(Object state change records)
• • •

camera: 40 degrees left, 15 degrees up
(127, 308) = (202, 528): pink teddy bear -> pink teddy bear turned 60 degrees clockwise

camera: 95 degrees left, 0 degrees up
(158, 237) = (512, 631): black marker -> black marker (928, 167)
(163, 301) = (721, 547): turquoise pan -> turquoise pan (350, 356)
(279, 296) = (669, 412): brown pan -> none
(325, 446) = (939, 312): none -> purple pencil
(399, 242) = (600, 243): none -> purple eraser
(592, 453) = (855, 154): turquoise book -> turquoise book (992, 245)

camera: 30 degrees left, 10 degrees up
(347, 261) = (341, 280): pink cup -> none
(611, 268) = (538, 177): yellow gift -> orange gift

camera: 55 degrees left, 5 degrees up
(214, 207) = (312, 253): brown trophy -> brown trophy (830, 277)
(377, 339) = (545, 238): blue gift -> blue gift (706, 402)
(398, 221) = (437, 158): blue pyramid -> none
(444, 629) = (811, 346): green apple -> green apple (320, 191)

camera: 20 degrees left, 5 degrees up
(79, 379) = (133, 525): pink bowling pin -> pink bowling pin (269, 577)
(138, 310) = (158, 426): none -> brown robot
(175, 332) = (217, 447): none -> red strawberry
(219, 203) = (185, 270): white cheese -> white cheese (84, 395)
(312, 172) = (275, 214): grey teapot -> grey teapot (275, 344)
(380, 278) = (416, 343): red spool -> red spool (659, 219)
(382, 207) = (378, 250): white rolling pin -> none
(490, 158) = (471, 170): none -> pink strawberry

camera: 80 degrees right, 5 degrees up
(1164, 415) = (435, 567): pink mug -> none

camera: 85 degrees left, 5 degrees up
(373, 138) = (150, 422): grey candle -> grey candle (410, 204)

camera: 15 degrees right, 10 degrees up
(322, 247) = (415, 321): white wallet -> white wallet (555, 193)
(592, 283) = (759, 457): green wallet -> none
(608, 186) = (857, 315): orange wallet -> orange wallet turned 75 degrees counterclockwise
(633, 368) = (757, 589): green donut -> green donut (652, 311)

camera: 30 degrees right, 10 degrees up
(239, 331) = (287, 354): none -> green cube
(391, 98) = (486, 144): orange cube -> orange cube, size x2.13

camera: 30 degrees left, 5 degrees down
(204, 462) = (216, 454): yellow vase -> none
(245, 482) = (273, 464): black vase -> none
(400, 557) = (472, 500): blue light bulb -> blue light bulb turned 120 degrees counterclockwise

• • •

## WORK INSTRUCTIONS
Retype exactly the lines from the start of the entries through the one with "(214, 207) = (312, 253): brown"; include both ends.

## RESPONSE FOR THIS EXERCISE
camera: 40 degrees left, 15 degrees up
(127, 308) = (202, 528): pink teddy bear -> pink teddy bear turned 60 degrees clockwise

camera: 95 degrees left, 0 degrees up
(158, 237) = (512, 631): black marker -> black marker (928, 167)
(163, 301) = (721, 547): turquoise pan -> turquoise pan (350, 356)
(279, 296) = (669, 412): brown pan -> none
(325, 446) = (939, 312): none -> purple pencil
(399, 242) = (600, 243): none -> purple eraser
(592, 453) = (855, 154): turquoise book -> turquoise book (992, 245)

camera: 30 degrees left, 10 degrees up
(347, 261) = (341, 280): pink cup -> none
(611, 268) = (538, 177): yellow gift -> orange gift

camera: 55 degrees left, 5 degrees up
(214, 207) = (312, 253): brown trophy -> brown trophy (830, 277)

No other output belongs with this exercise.